## Task requirements
The word to find is "semicircle". State how many lines below contain it, giving only the number.

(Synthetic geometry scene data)
• • • •

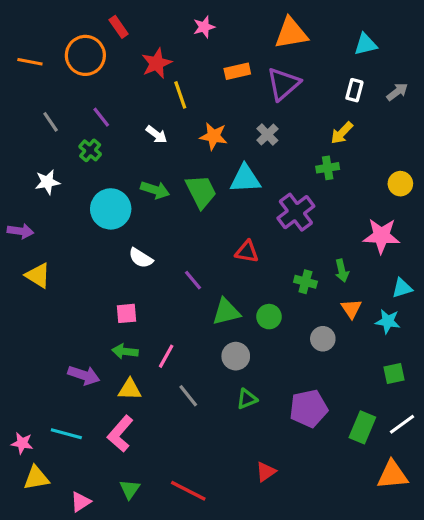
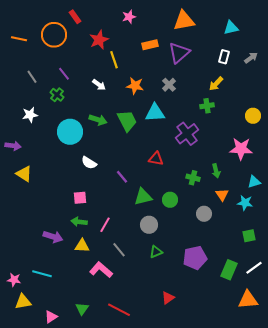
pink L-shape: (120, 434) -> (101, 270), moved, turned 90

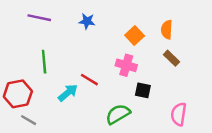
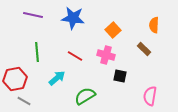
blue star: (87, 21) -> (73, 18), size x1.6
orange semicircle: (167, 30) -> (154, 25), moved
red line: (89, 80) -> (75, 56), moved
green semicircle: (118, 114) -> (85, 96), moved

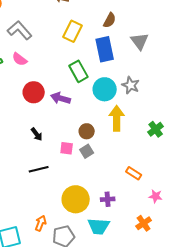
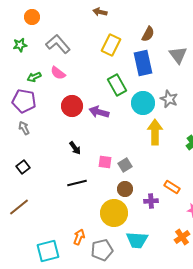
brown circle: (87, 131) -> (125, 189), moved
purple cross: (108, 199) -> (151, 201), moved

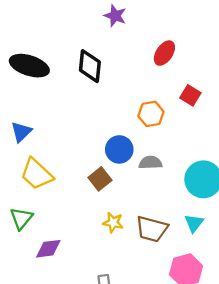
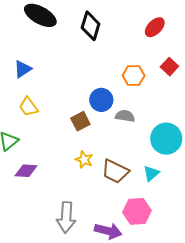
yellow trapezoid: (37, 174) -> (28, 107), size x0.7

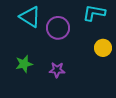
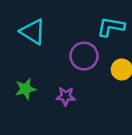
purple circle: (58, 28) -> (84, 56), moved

• • • •

## Response
2